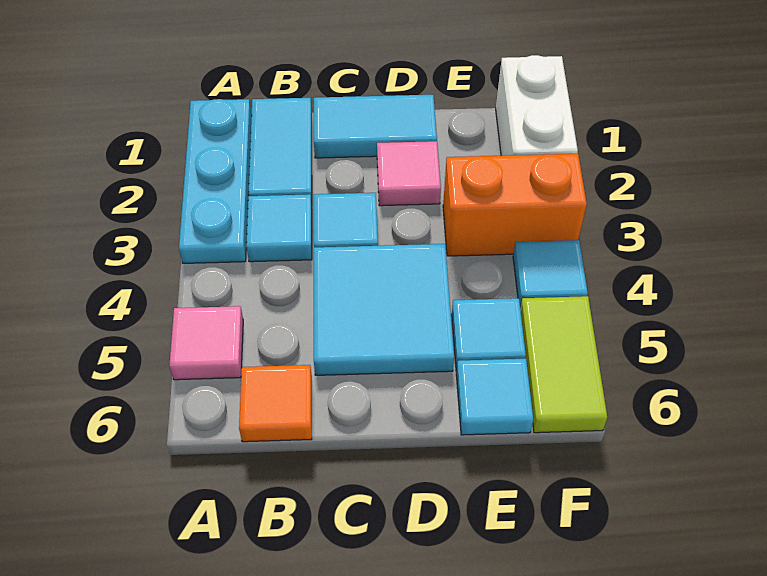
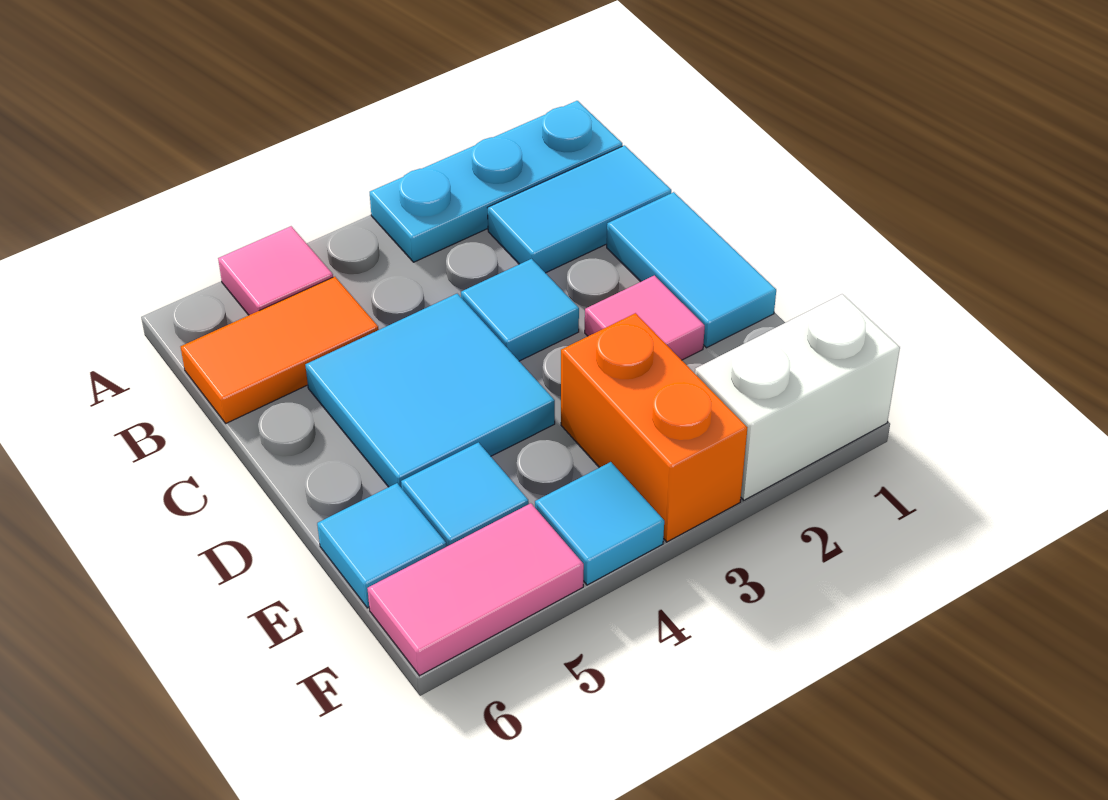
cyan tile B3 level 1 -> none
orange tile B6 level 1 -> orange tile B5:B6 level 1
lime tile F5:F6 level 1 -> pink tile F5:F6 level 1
----------
Work to be completed: Starting from the line containing "orange tile B6" and ending with the final line of the data, reproduce each line exactly as it appears, including no other lines.

Exercise output:
orange tile B6 level 1 -> orange tile B5:B6 level 1
lime tile F5:F6 level 1 -> pink tile F5:F6 level 1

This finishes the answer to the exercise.